Work order - Write out again, unchanged, the line that has "R7: none -> 100k (N9, N13)" and each following line through the end of the entries below; leave pictures out.

(Beginning of Provided entries)

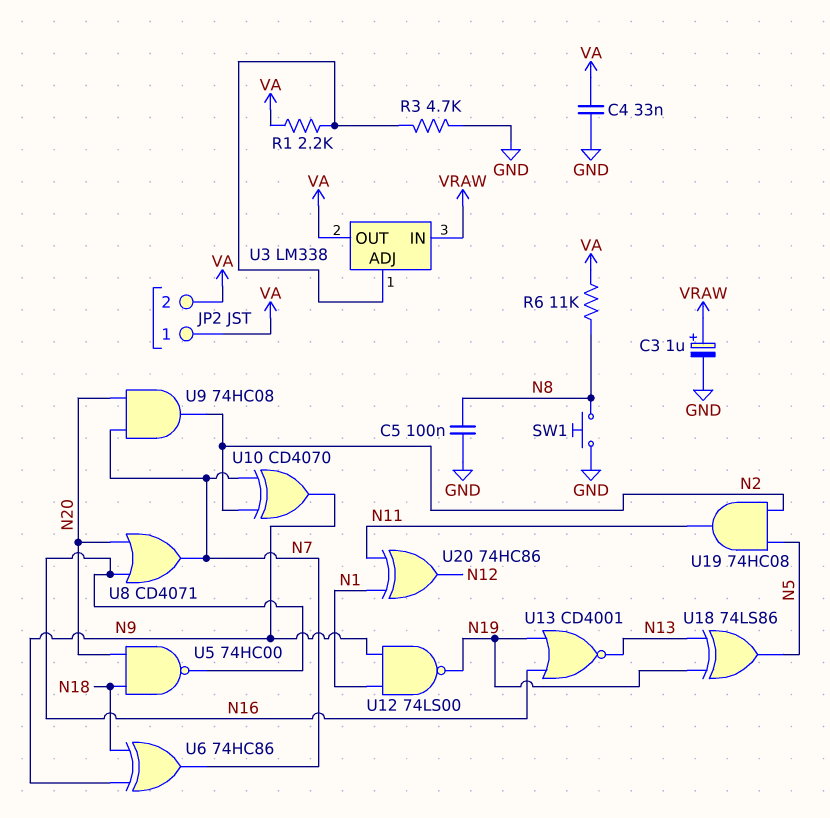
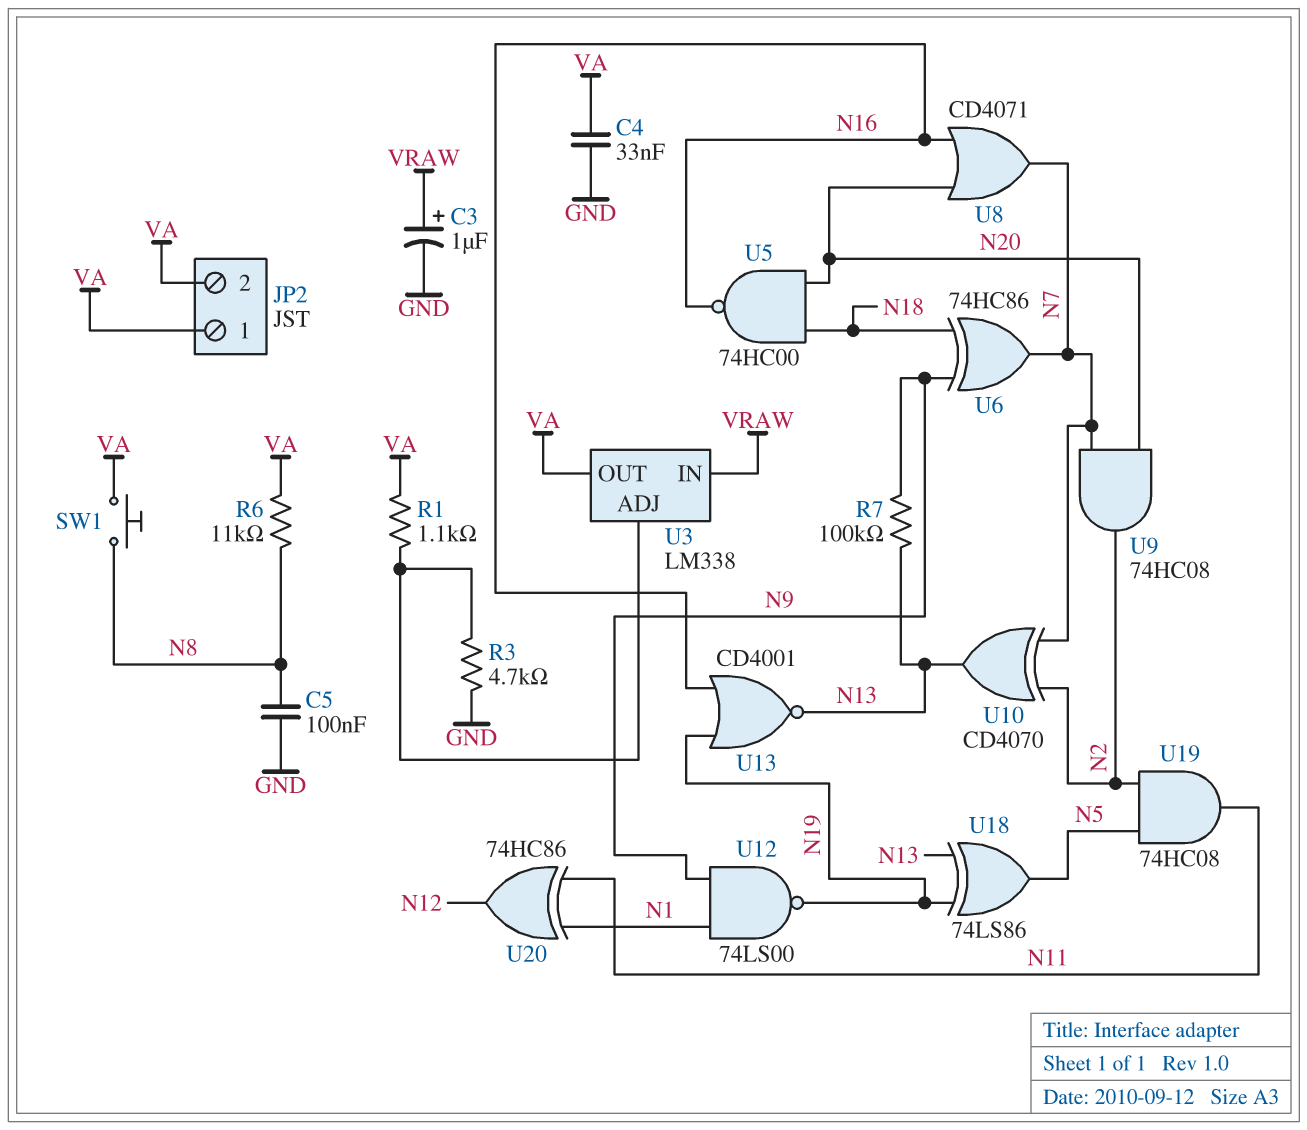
R1: 2.2k (U3/ADJ, VA) -> 1.1k (U3/ADJ, VA)
R7: none -> 100k (N9, N13)
SW1: button (GND, N8) -> button (N8, VA)
U10: XOR CD4070 (in N2, in N7, out N9) -> XOR CD4070 (in N2, in N7, out N13)

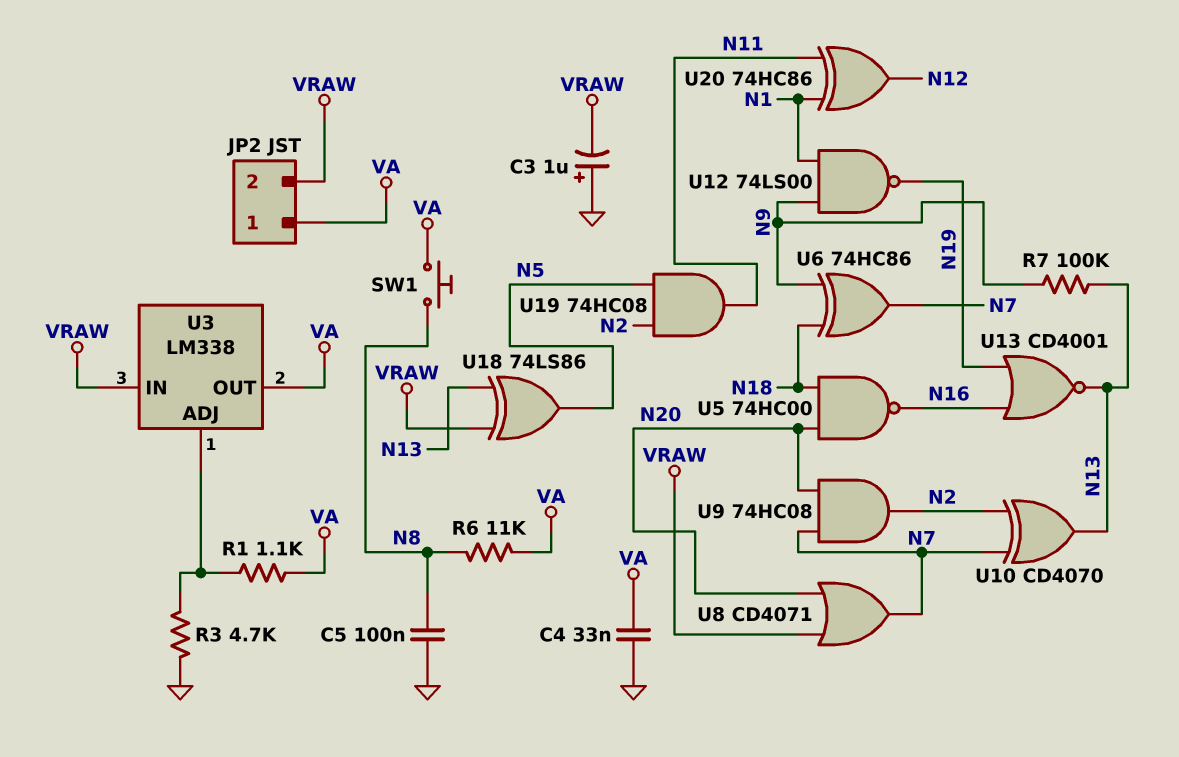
C3: 1uF (plus VRAW, minus GND) -> 1uF (plus GND, minus VRAW)
JP2 pin 2: VA -> VRAW
U8: OR CD4071 (in N16, in N20, out N7) -> OR CD4071 (in N20, in VRAW, out N7)
U18: XOR 74LS86 (in N13, in N19, out N5) -> XOR 74LS86 (in N13, in VRAW, out N5)

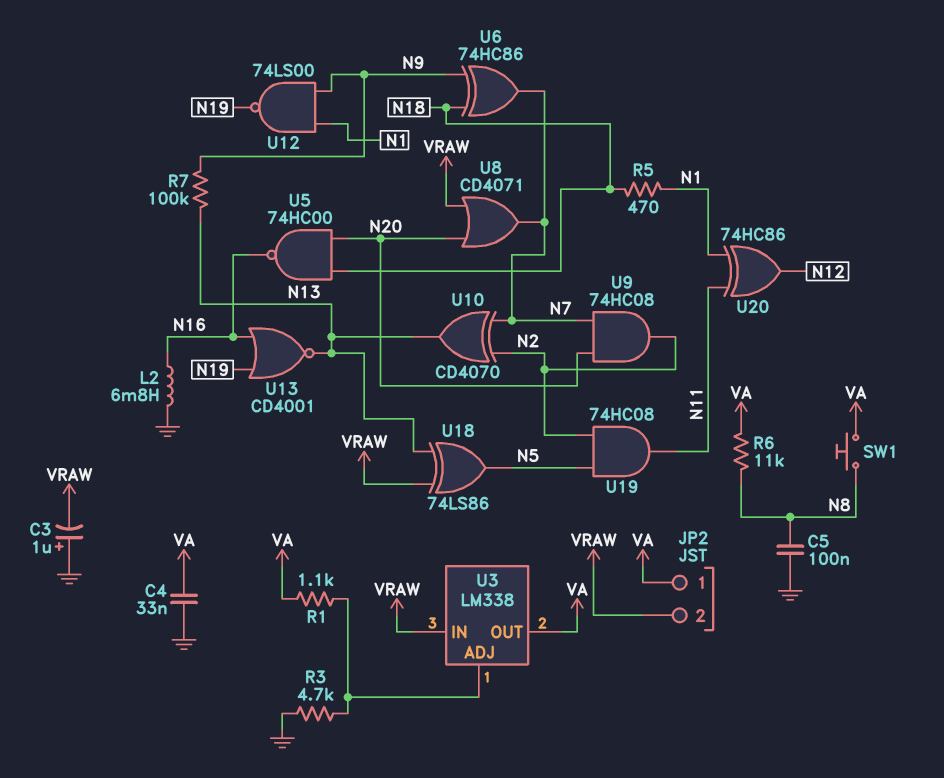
L2: none -> 6.8mH (GND, N16)
R5: none -> 470 (N1, N18)

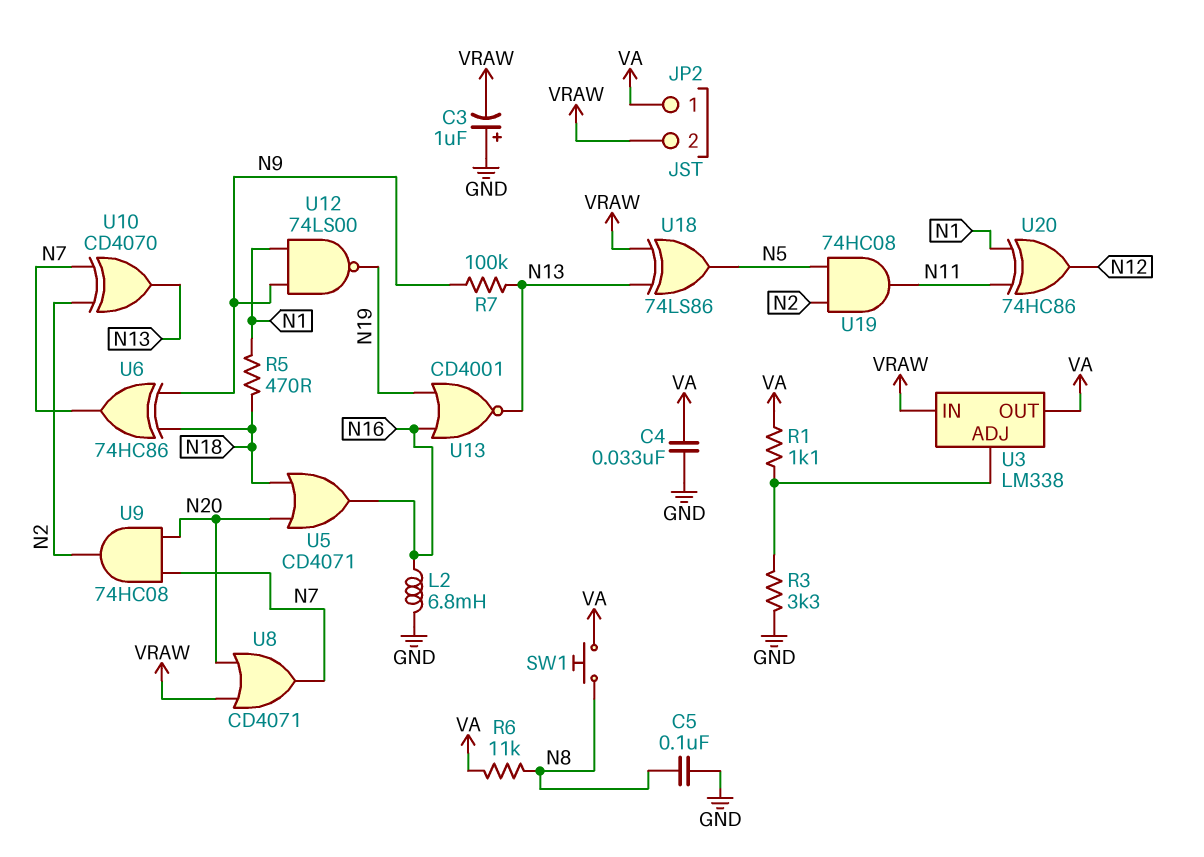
R3: 4.7k (GND, U3/ADJ) -> 3.3k (GND, U3/ADJ)
U5: NAND 74HC00 (in N18, in N20, out N16) -> OR CD4071 (in N18, in N20, out N16)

(End of Provided entries)

Written solution -
R7: none -> 100k (N9, N13)
SW1: button (GND, N8) -> button (N8, VA)
U10: XOR CD4070 (in N2, in N7, out N9) -> XOR CD4070 (in N2, in N7, out N13)

C3: 1uF (plus VRAW, minus GND) -> 1uF (plus GND, minus VRAW)
JP2 pin 2: VA -> VRAW
U8: OR CD4071 (in N16, in N20, out N7) -> OR CD4071 (in N20, in VRAW, out N7)
U18: XOR 74LS86 (in N13, in N19, out N5) -> XOR 74LS86 (in N13, in VRAW, out N5)

L2: none -> 6.8mH (GND, N16)
R5: none -> 470 (N1, N18)

R3: 4.7k (GND, U3/ADJ) -> 3.3k (GND, U3/ADJ)
U5: NAND 74HC00 (in N18, in N20, out N16) -> OR CD4071 (in N18, in N20, out N16)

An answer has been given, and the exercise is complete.